-- Data for processing --
━━━━━━

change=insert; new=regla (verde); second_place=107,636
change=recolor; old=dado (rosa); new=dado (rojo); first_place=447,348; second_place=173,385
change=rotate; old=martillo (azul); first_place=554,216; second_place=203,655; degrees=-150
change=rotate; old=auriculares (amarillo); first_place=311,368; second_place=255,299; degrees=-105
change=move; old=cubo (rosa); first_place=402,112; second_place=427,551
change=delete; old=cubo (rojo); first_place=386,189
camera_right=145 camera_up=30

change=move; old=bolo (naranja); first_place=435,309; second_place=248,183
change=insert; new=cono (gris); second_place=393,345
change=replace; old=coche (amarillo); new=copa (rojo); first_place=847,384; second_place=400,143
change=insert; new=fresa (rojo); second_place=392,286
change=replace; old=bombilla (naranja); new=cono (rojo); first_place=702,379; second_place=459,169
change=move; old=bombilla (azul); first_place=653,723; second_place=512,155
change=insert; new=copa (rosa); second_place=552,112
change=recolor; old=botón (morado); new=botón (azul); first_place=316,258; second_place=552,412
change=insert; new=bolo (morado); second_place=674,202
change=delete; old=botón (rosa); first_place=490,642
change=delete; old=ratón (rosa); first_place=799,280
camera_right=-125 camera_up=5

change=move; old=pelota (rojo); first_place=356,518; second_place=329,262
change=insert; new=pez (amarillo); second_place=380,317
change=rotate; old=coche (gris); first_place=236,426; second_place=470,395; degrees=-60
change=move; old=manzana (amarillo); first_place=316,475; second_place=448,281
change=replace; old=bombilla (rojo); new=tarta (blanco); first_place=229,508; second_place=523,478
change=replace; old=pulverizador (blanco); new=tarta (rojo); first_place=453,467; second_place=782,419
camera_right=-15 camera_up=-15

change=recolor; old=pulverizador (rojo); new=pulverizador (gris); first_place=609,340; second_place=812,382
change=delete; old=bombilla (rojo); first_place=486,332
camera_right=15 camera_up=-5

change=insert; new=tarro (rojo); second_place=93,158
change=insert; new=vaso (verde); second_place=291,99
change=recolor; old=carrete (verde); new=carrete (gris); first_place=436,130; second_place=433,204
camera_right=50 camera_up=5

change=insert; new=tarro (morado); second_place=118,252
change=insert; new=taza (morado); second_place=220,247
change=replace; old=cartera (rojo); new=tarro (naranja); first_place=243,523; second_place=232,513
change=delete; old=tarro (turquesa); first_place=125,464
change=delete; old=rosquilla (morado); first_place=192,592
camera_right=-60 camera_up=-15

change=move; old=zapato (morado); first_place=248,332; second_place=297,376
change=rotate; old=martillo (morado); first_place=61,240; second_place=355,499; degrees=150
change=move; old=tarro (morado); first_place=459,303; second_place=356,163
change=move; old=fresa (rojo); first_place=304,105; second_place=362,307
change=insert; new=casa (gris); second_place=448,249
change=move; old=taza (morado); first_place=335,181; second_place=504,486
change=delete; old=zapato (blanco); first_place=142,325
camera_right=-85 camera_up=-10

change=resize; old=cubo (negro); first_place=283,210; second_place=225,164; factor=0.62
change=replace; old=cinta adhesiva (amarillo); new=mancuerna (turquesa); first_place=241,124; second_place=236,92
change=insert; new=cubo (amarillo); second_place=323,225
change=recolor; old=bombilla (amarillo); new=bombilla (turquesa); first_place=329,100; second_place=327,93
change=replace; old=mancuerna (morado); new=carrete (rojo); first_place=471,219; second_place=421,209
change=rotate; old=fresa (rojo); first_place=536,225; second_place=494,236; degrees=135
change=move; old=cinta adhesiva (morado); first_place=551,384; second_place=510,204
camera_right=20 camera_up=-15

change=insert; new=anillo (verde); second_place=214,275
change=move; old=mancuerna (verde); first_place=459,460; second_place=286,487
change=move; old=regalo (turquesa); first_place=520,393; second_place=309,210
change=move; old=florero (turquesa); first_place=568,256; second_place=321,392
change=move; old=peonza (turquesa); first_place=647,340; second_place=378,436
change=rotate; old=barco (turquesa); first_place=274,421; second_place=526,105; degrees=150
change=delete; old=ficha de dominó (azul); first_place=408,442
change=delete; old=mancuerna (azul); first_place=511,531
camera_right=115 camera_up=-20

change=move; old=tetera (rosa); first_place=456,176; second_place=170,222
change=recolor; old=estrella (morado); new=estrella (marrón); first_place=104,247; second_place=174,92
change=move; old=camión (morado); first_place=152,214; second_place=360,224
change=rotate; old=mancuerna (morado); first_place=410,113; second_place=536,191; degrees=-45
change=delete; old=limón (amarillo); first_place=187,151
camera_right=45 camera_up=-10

━━━━━━

-- Aim of the task --
Output all of the records above unchanged.

-- Response below --
change=insert; new=regla (verde); second_place=107,636
change=recolor; old=dado (rosa); new=dado (rojo); first_place=447,348; second_place=173,385
change=rotate; old=martillo (azul); first_place=554,216; second_place=203,655; degrees=-150
change=rotate; old=auriculares (amarillo); first_place=311,368; second_place=255,299; degrees=-105
change=move; old=cubo (rosa); first_place=402,112; second_place=427,551
change=delete; old=cubo (rojo); first_place=386,189
camera_right=145 camera_up=30

change=move; old=bolo (naranja); first_place=435,309; second_place=248,183
change=insert; new=cono (gris); second_place=393,345
change=replace; old=coche (amarillo); new=copa (rojo); first_place=847,384; second_place=400,143
change=insert; new=fresa (rojo); second_place=392,286
change=replace; old=bombilla (naranja); new=cono (rojo); first_place=702,379; second_place=459,169
change=move; old=bombilla (azul); first_place=653,723; second_place=512,155
change=insert; new=copa (rosa); second_place=552,112
change=recolor; old=botón (morado); new=botón (azul); first_place=316,258; second_place=552,412
change=insert; new=bolo (morado); second_place=674,202
change=delete; old=botón (rosa); first_place=490,642
change=delete; old=ratón (rosa); first_place=799,280
camera_right=-125 camera_up=5

change=move; old=pelota (rojo); first_place=356,518; second_place=329,262
change=insert; new=pez (amarillo); second_place=380,317
change=rotate; old=coche (gris); first_place=236,426; second_place=470,395; degrees=-60
change=move; old=manzana (amarillo); first_place=316,475; second_place=448,281
change=replace; old=bombilla (rojo); new=tarta (blanco); first_place=229,508; second_place=523,478
change=replace; old=pulverizador (blanco); new=tarta (rojo); first_place=453,467; second_place=782,419
camera_right=-15 camera_up=-15

change=recolor; old=pulverizador (rojo); new=pulverizador (gris); first_place=609,340; second_place=812,382
change=delete; old=bombilla (rojo); first_place=486,332
camera_right=15 camera_up=-5

change=insert; new=tarro (rojo); second_place=93,158
change=insert; new=vaso (verde); second_place=291,99
change=recolor; old=carrete (verde); new=carrete (gris); first_place=436,130; second_place=433,204
camera_right=50 camera_up=5

change=insert; new=tarro (morado); second_place=118,252
change=insert; new=taza (morado); second_place=220,247
change=replace; old=cartera (rojo); new=tarro (naranja); first_place=243,523; second_place=232,513
change=delete; old=tarro (turquesa); first_place=125,464
change=delete; old=rosquilla (morado); first_place=192,592
camera_right=-60 camera_up=-15

change=move; old=zapato (morado); first_place=248,332; second_place=297,376
change=rotate; old=martillo (morado); first_place=61,240; second_place=355,499; degrees=150
change=move; old=tarro (morado); first_place=459,303; second_place=356,163
change=move; old=fresa (rojo); first_place=304,105; second_place=362,307
change=insert; new=casa (gris); second_place=448,249
change=move; old=taza (morado); first_place=335,181; second_place=504,486
change=delete; old=zapato (blanco); first_place=142,325
camera_right=-85 camera_up=-10

change=resize; old=cubo (negro); first_place=283,210; second_place=225,164; factor=0.62
change=replace; old=cinta adhesiva (amarillo); new=mancuerna (turquesa); first_place=241,124; second_place=236,92
change=insert; new=cubo (amarillo); second_place=323,225
change=recolor; old=bombilla (amarillo); new=bombilla (turquesa); first_place=329,100; second_place=327,93
change=replace; old=mancuerna (morado); new=carrete (rojo); first_place=471,219; second_place=421,209
change=rotate; old=fresa (rojo); first_place=536,225; second_place=494,236; degrees=135
change=move; old=cinta adhesiva (morado); first_place=551,384; second_place=510,204
camera_right=20 camera_up=-15

change=insert; new=anillo (verde); second_place=214,275
change=move; old=mancuerna (verde); first_place=459,460; second_place=286,487
change=move; old=regalo (turquesa); first_place=520,393; second_place=309,210
change=move; old=florero (turquesa); first_place=568,256; second_place=321,392
change=move; old=peonza (turquesa); first_place=647,340; second_place=378,436
change=rotate; old=barco (turquesa); first_place=274,421; second_place=526,105; degrees=150
change=delete; old=ficha de dominó (azul); first_place=408,442
change=delete; old=mancuerna (azul); first_place=511,531
camera_right=115 camera_up=-20

change=move; old=tetera (rosa); first_place=456,176; second_place=170,222
change=recolor; old=estrella (morado); new=estrella (marrón); first_place=104,247; second_place=174,92
change=move; old=camión (morado); first_place=152,214; second_place=360,224
change=rotate; old=mancuerna (morado); first_place=410,113; second_place=536,191; degrees=-45
change=delete; old=limón (amarillo); first_place=187,151
camera_right=45 camera_up=-10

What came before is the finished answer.